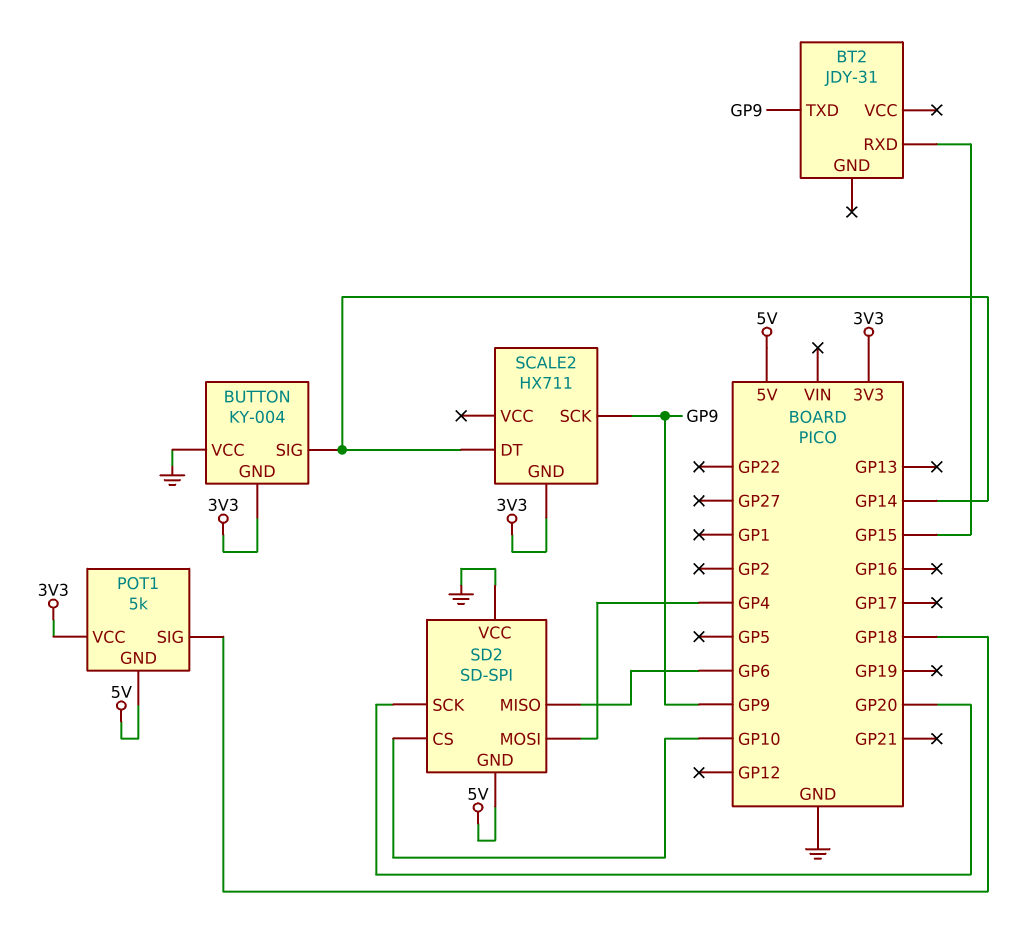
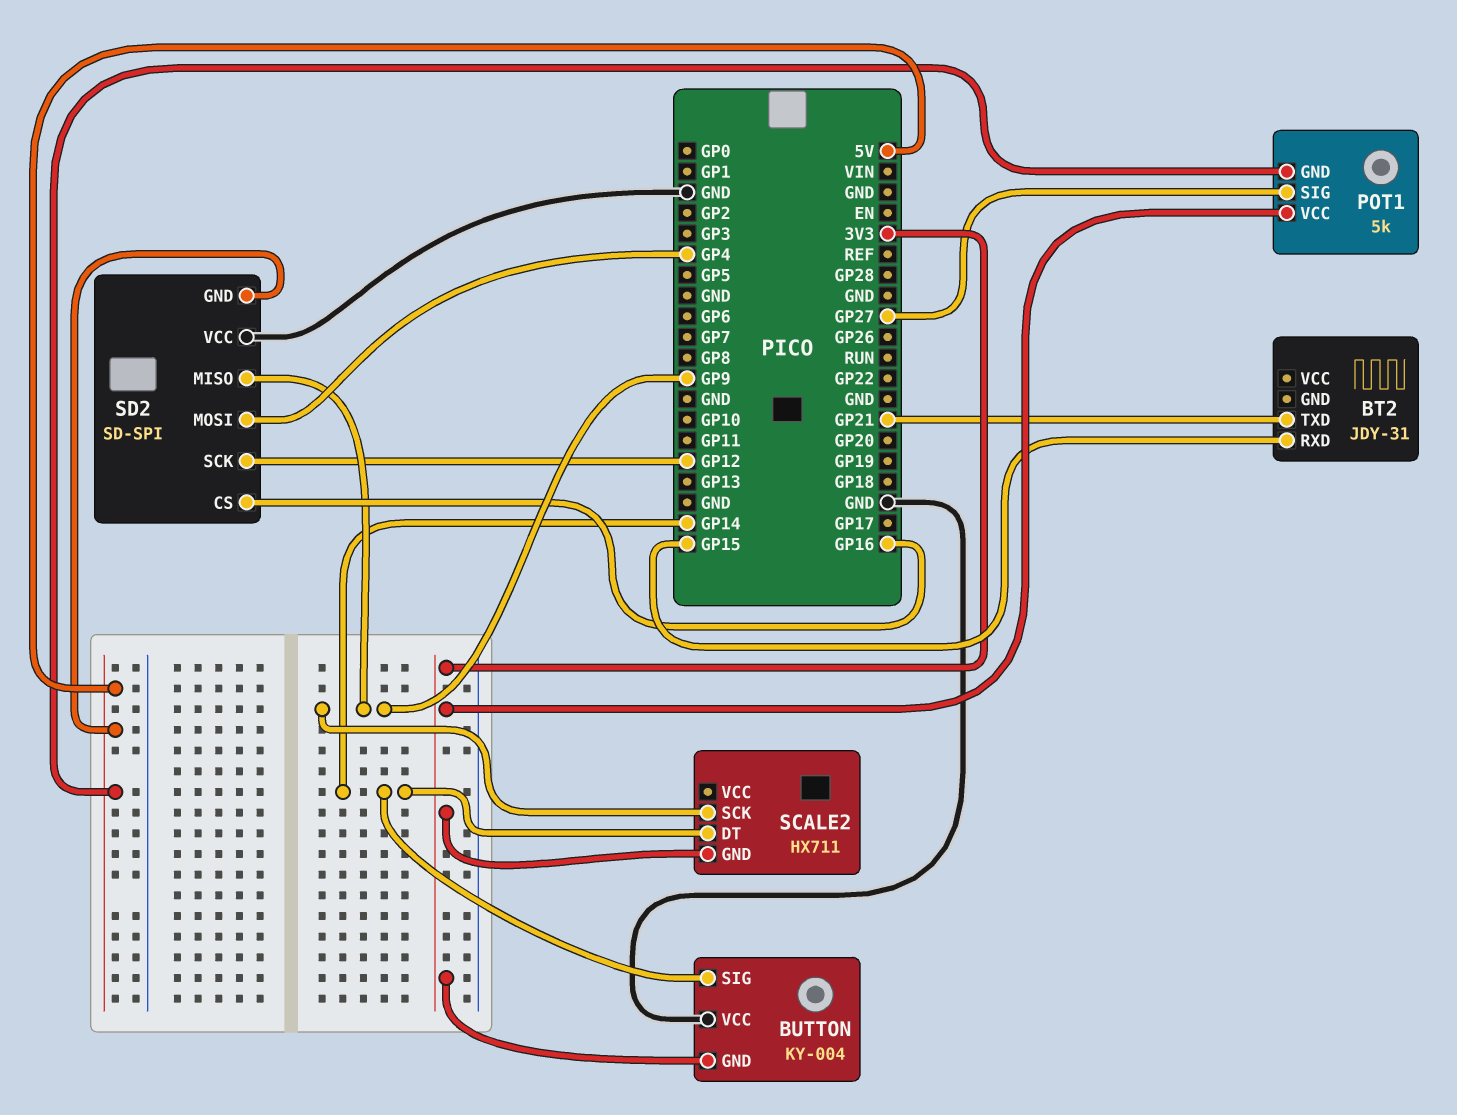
BT2 pin TXD: GP9 -> GP21
POT1 pin SIG: GP18 -> GP27
SD2 pin CS: GP10 -> GP16
SD2 pin MISO: GP6 -> GP9
SD2 pin SCK: GP20 -> GP12

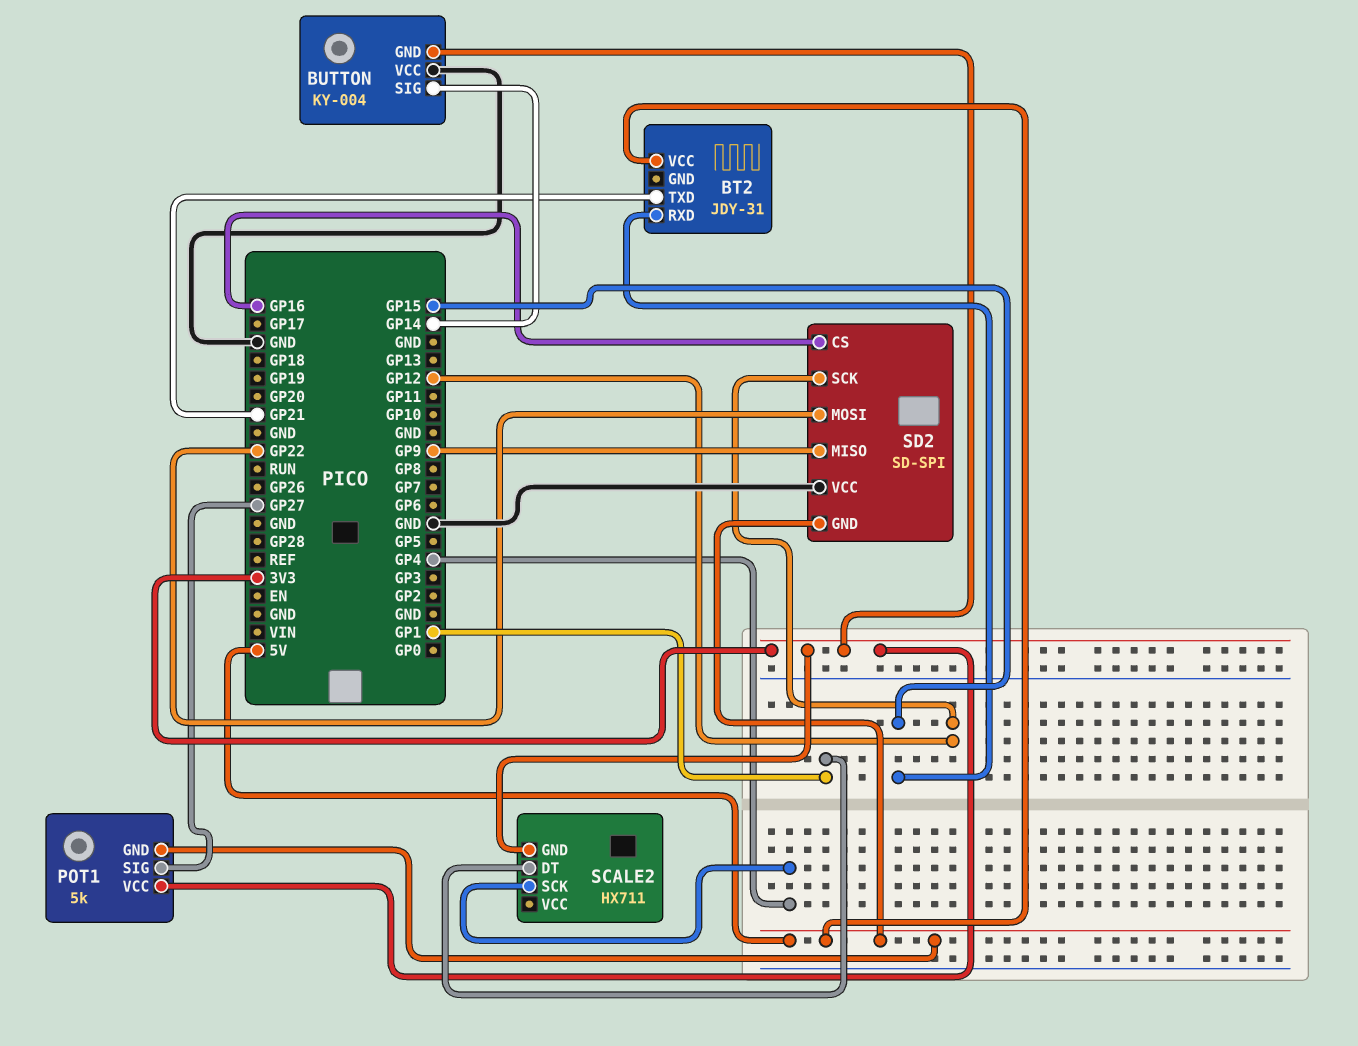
BT2 pin VCC: none -> 5V
SCALE2 pin DT: GP14 -> GP1
SCALE2 pin SCK: GP9 -> GP4
SD2 pin MOSI: GP4 -> GP22

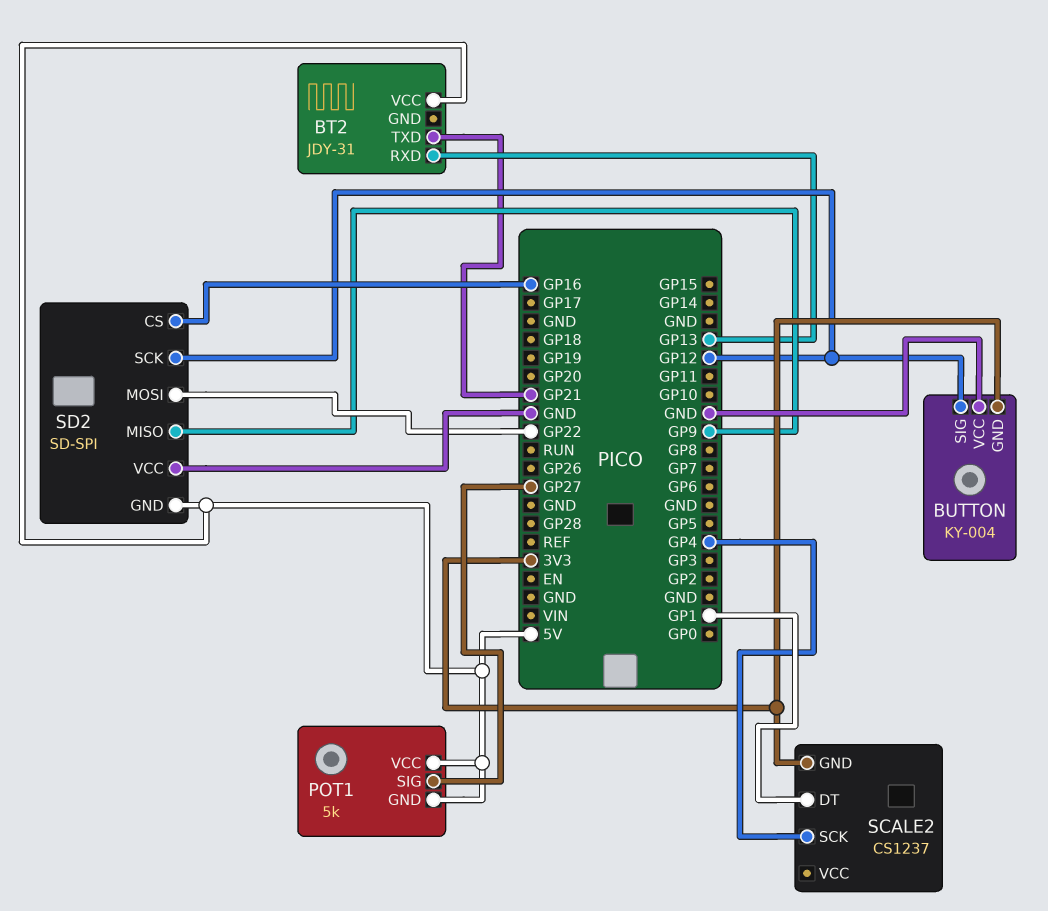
BT2 pin RXD: GP15 -> GP13
BUTTON pin SIG: GP14 -> GP12
POT1 pin VCC: 3V3 -> 5V
SCALE2: HX711 -> CS1237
-------
EXERCISE GOAL: From the line with "BT2 pin RXD: GP15 -> GP13" to the end of the listing above, set down every line exactly as it appears, both ends included.

SOLVED EXERCISE:
BT2 pin RXD: GP15 -> GP13
BUTTON pin SIG: GP14 -> GP12
POT1 pin VCC: 3V3 -> 5V
SCALE2: HX711 -> CS1237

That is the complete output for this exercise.